Recorded data:
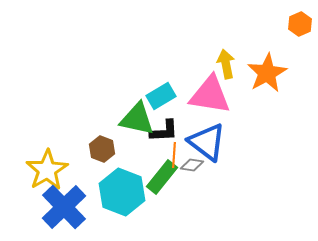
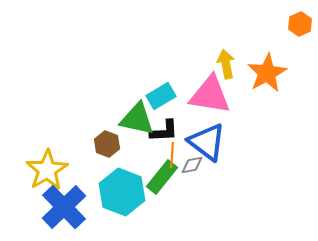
brown hexagon: moved 5 px right, 5 px up
orange line: moved 2 px left
gray diamond: rotated 20 degrees counterclockwise
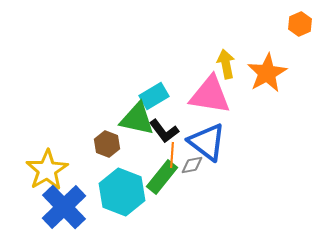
cyan rectangle: moved 7 px left
black L-shape: rotated 56 degrees clockwise
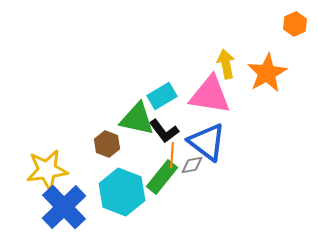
orange hexagon: moved 5 px left
cyan rectangle: moved 8 px right
yellow star: rotated 24 degrees clockwise
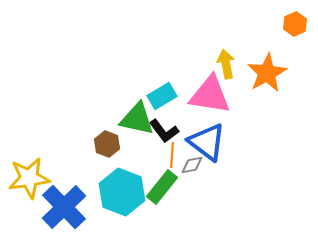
yellow star: moved 18 px left, 8 px down
green rectangle: moved 10 px down
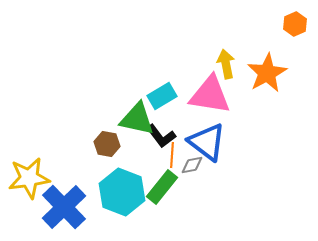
black L-shape: moved 3 px left, 5 px down
brown hexagon: rotated 10 degrees counterclockwise
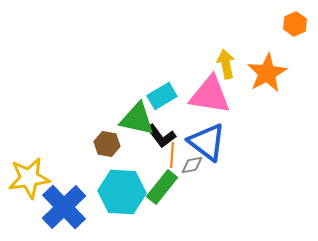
cyan hexagon: rotated 18 degrees counterclockwise
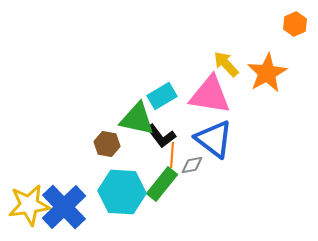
yellow arrow: rotated 32 degrees counterclockwise
blue triangle: moved 7 px right, 3 px up
yellow star: moved 27 px down
green rectangle: moved 3 px up
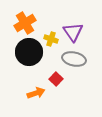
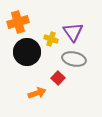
orange cross: moved 7 px left, 1 px up; rotated 15 degrees clockwise
black circle: moved 2 px left
red square: moved 2 px right, 1 px up
orange arrow: moved 1 px right
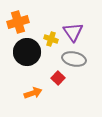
orange arrow: moved 4 px left
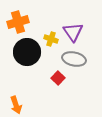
orange arrow: moved 17 px left, 12 px down; rotated 90 degrees clockwise
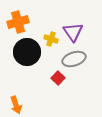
gray ellipse: rotated 30 degrees counterclockwise
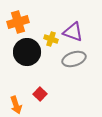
purple triangle: rotated 35 degrees counterclockwise
red square: moved 18 px left, 16 px down
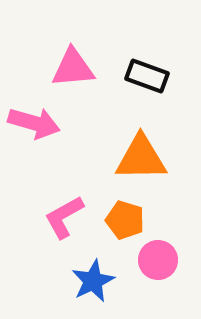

» Prompt: Transcribe every line of the entries above exactly, leaving out the pictures.

» Solution to the exercise:
brown hexagon: moved 5 px right, 5 px up
orange line: moved 2 px left
gray diamond: rotated 20 degrees counterclockwise
cyan rectangle: moved 7 px left
black L-shape: rotated 56 degrees clockwise
orange hexagon: moved 5 px left
cyan rectangle: moved 8 px right
yellow star: rotated 24 degrees clockwise
yellow star: moved 18 px left, 8 px down
green rectangle: moved 10 px down
black L-shape: moved 3 px left, 5 px down
brown hexagon: rotated 10 degrees counterclockwise
cyan hexagon: rotated 18 degrees counterclockwise
yellow arrow: rotated 32 degrees counterclockwise
blue triangle: moved 7 px right, 3 px up
yellow star: moved 27 px down
green rectangle: moved 3 px up
orange cross: moved 7 px left, 1 px up; rotated 15 degrees clockwise
black circle: moved 2 px left
red square: moved 2 px right, 1 px up
orange arrow: moved 1 px right
orange arrow: moved 4 px left
orange arrow: moved 17 px left, 12 px down; rotated 90 degrees clockwise
gray ellipse: rotated 30 degrees counterclockwise
purple triangle: rotated 35 degrees counterclockwise
red square: moved 18 px left, 16 px down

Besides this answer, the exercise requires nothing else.